----- RECORDED INFORMATION

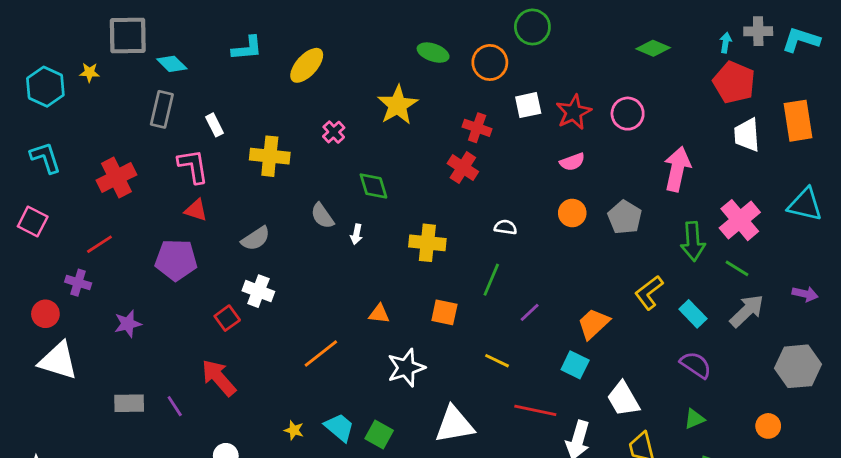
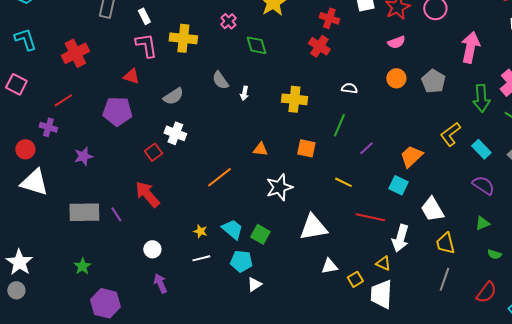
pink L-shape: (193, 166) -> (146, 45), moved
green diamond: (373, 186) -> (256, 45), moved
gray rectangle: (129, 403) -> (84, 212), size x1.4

----------
----- RECORDED INFORMATION

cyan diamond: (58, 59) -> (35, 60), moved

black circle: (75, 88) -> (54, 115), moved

----------
----- RECORDED INFORMATION

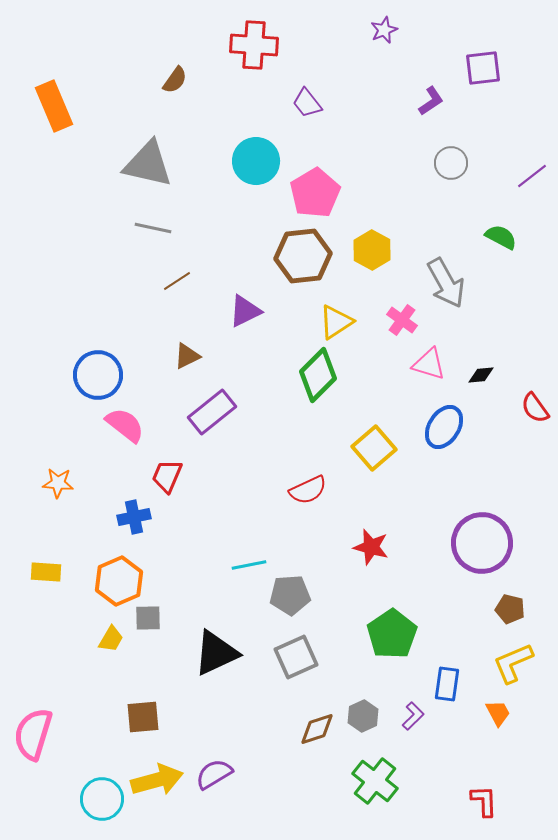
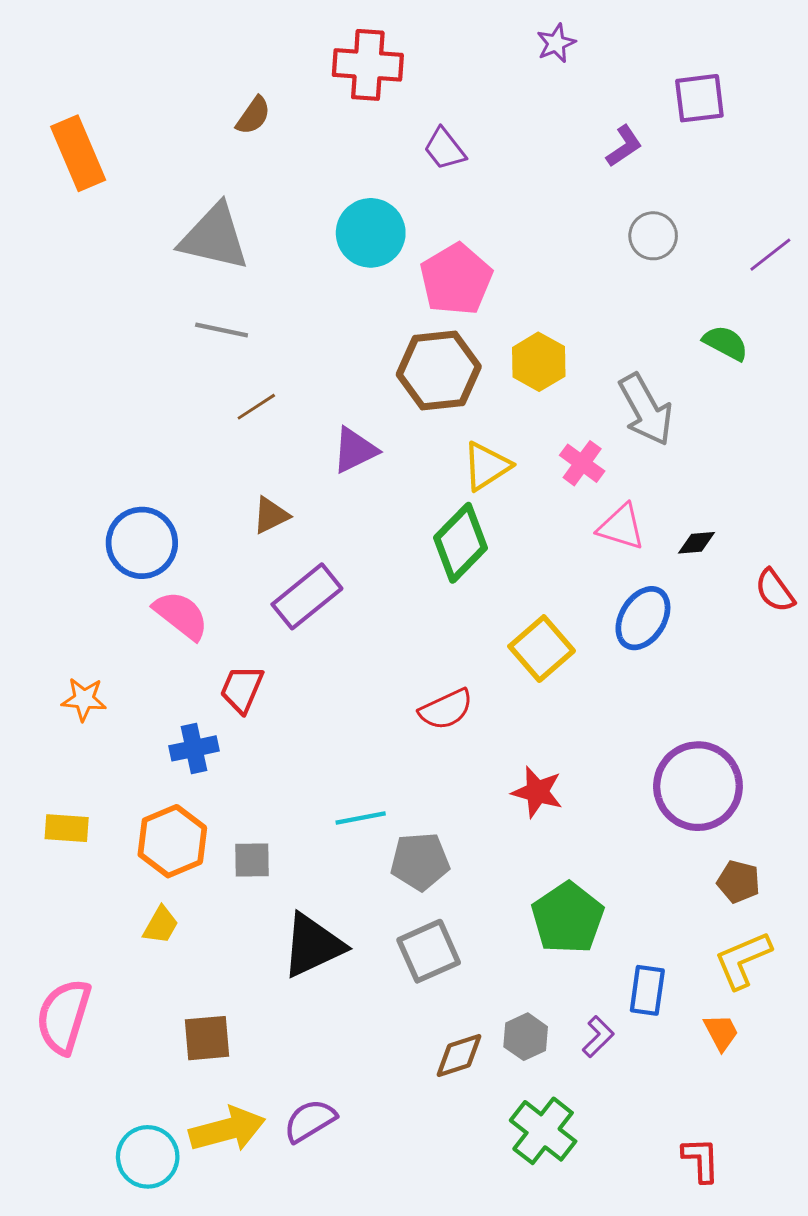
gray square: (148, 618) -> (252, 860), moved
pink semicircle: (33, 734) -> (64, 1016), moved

----------

In your answer, include only the lines above starting at the line that holds "pink L-shape: (193, 166) -> (146, 45), moved" and ending at the line that holds "gray rectangle: (129, 403)", copied exactly.

**EXERCISE SOLUTION**:
pink L-shape: (193, 166) -> (146, 45), moved
green diamond: (373, 186) -> (256, 45), moved
gray rectangle: (129, 403) -> (84, 212), size x1.4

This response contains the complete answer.